Work required: The required output is the exact run of lines below that opens at the line with "camera: 40 degrees right, 5 degrees up" and closes at the line with "(870, 359) = (708, 318): pink".

Listed records:

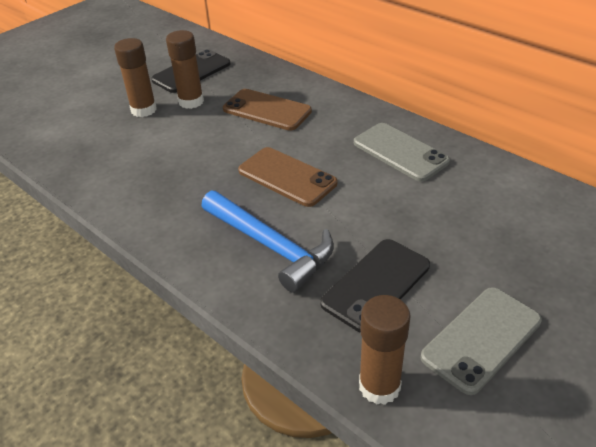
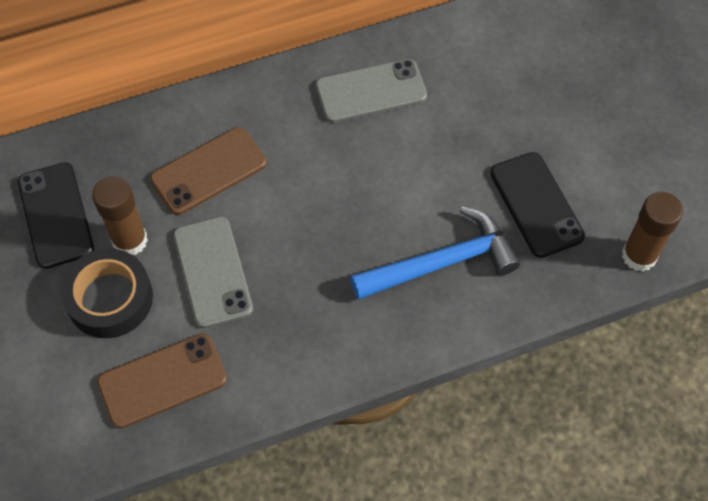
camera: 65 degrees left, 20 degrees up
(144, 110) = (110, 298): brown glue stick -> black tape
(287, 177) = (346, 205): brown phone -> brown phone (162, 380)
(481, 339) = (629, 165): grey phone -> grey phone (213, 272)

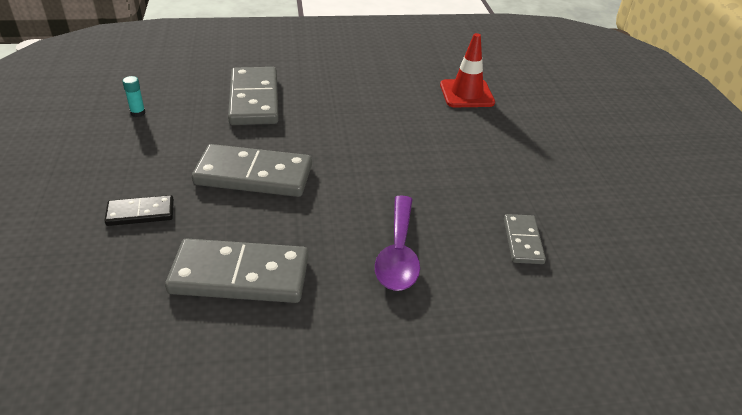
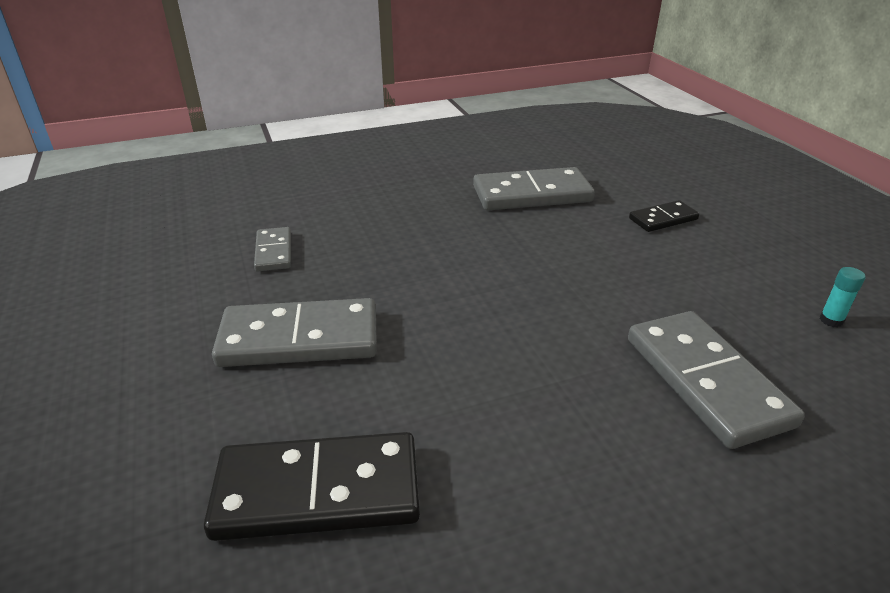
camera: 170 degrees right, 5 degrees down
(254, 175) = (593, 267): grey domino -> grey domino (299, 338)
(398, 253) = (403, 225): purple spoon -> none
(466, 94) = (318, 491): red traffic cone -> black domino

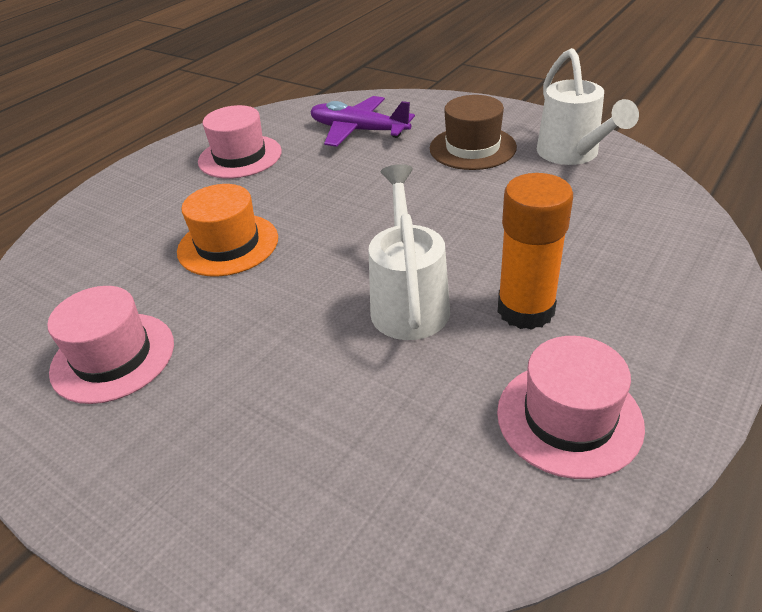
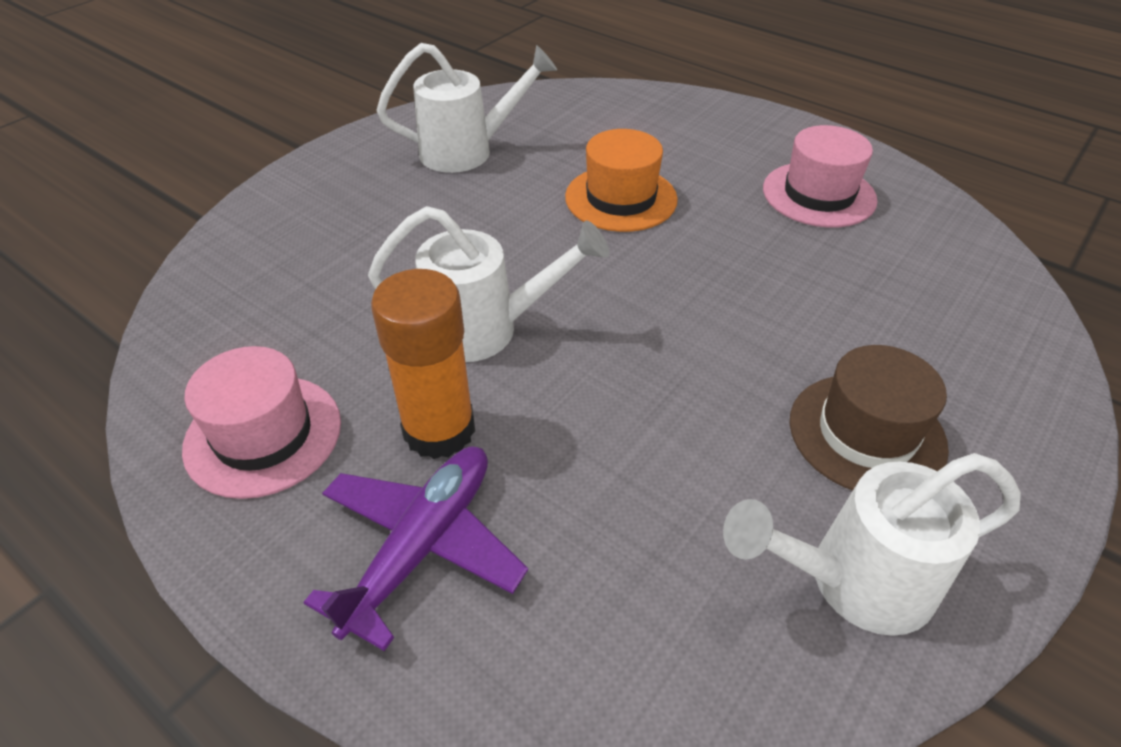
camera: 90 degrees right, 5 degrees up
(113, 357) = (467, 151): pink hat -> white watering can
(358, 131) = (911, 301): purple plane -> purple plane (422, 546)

--

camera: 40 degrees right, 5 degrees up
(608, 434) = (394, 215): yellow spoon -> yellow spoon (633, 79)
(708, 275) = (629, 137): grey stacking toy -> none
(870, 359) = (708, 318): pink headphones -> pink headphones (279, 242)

==

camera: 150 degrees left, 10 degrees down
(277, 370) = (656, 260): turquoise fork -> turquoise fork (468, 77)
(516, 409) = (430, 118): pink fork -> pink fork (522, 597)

Solution to this exercise:
camera: 40 degrees right, 5 degrees up
(608, 434) = (394, 215): yellow spoon -> yellow spoon (633, 79)
(708, 275) = (629, 137): grey stacking toy -> none
(870, 359) = (708, 318): pink headphones -> pink headphones (279, 242)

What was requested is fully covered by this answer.